For every line of the material below, check for the string "cake" and return the line if it is there.

Top of Data under study

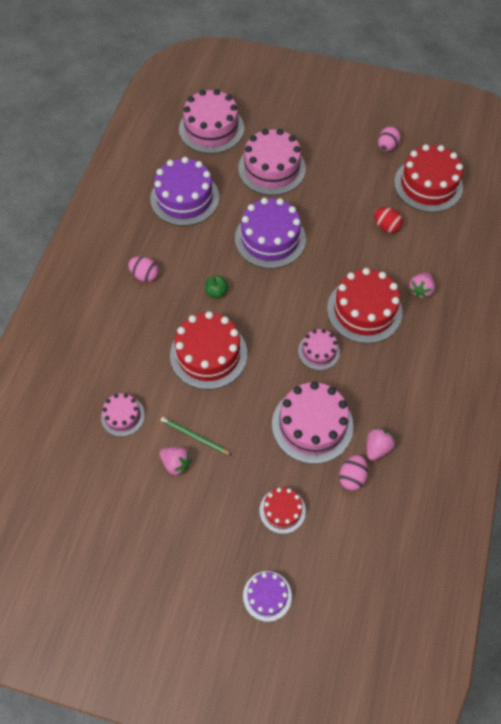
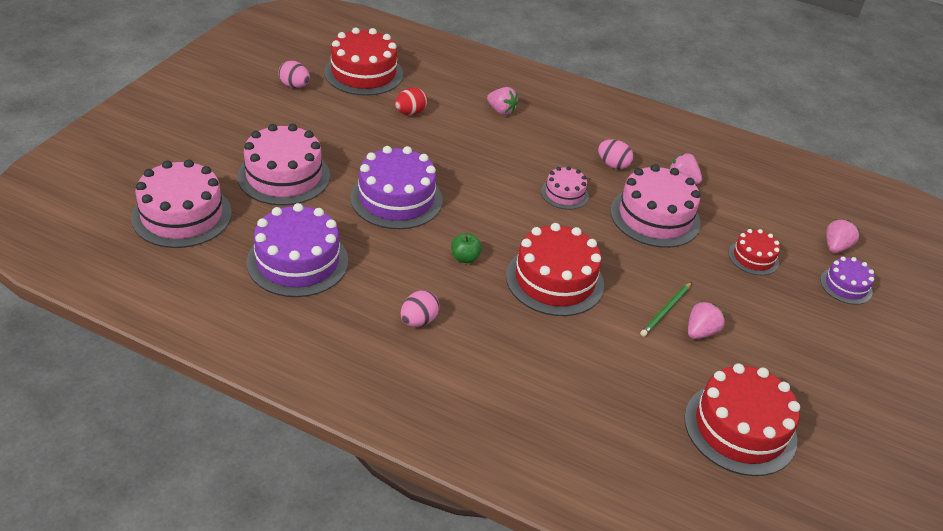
camera: 85 degrees left, 20 degrees down
(123, 416) = (634, 373): pink cake -> none
(322, 592) = (835, 247): none -> pink strawberry
(352, 477) = (714, 202): pink egg -> pink egg (613, 165)
(364, 310) = (518, 151): red cake -> red cake (740, 428)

Bottom of Data under study

Exercise solution:
(123, 416) = (634, 373): pink cake -> none
(364, 310) = (518, 151): red cake -> red cake (740, 428)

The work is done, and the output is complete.